------ INFORMATION SUPPLIED
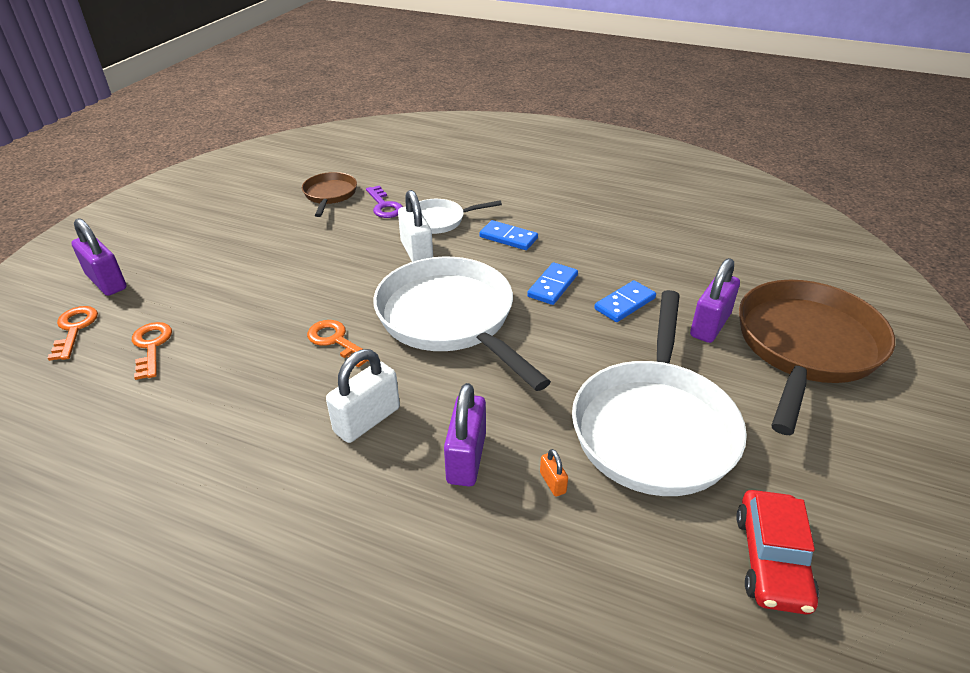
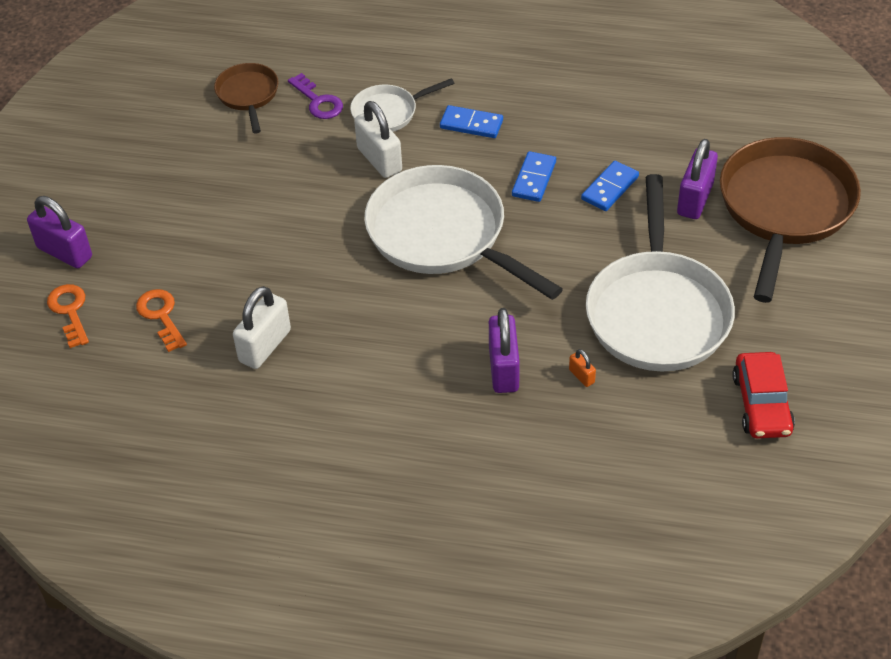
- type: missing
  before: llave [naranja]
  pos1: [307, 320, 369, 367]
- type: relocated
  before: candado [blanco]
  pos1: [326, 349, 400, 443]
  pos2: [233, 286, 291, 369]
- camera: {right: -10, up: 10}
------------
------ INFORMATION SUPPLIED
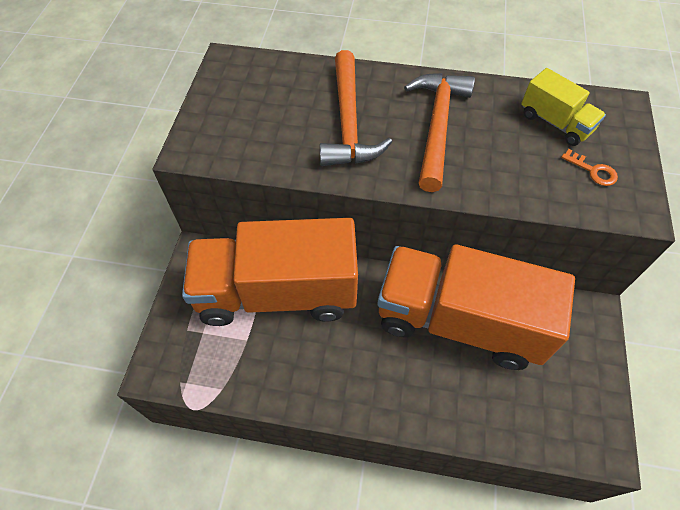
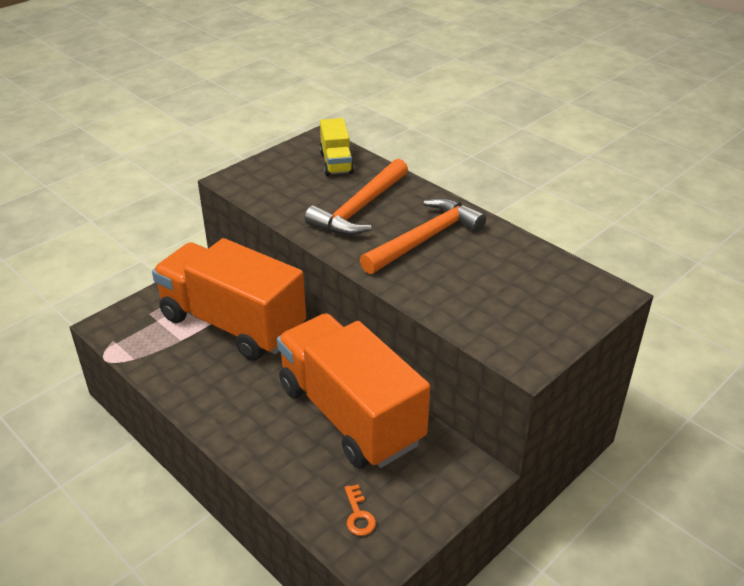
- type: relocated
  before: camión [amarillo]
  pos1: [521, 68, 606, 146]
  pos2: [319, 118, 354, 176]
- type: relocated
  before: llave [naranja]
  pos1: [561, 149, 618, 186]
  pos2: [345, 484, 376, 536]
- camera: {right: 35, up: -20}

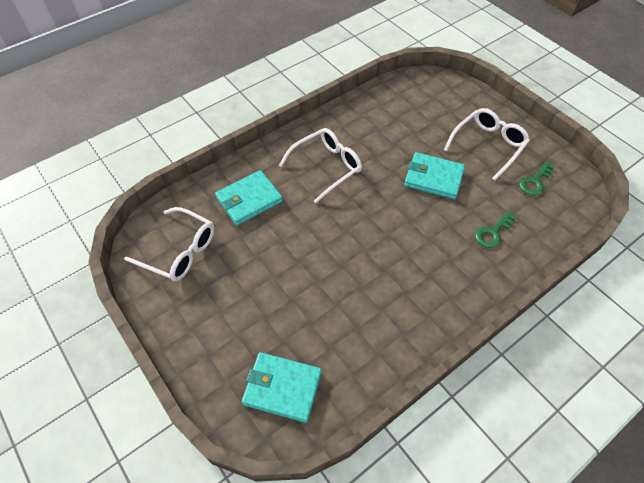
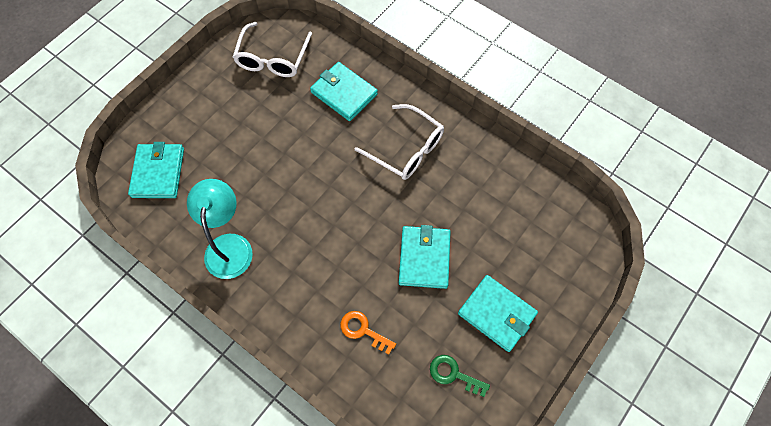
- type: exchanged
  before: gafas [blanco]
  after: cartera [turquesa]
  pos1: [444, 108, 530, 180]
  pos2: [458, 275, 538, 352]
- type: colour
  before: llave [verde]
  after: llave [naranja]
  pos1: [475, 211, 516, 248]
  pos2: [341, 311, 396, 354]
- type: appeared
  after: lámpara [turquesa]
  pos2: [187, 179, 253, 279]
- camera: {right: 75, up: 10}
------------
------ INFORMATION SUPPLIED
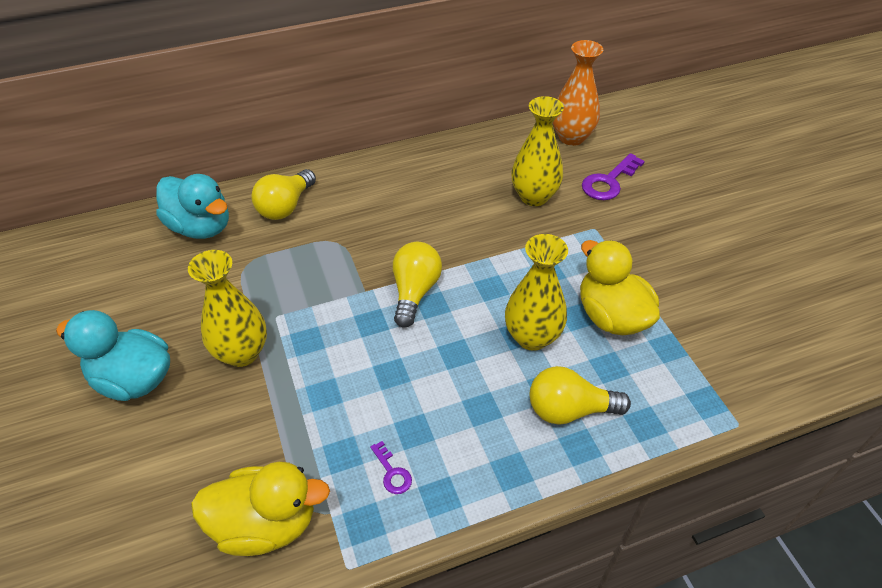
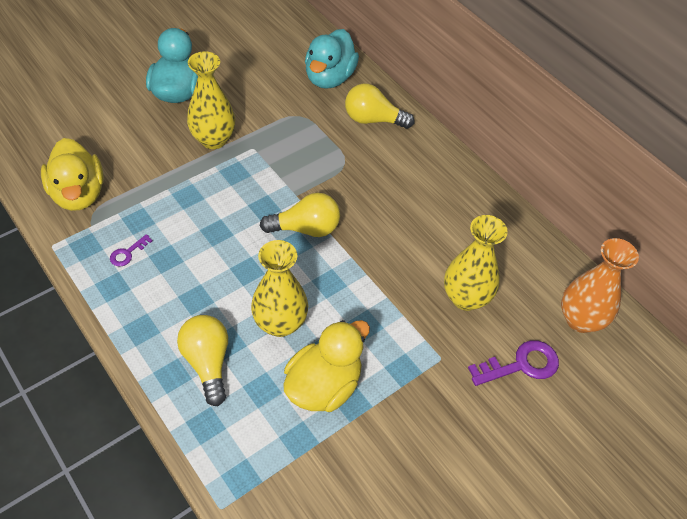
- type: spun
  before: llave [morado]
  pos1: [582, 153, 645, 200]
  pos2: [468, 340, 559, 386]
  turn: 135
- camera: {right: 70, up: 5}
------------
### PROMPT
From the records, copy out each line that includes the string "blanco".

### ANSWER BOX
  before: candado [blanco]
  before: gafas [blanco]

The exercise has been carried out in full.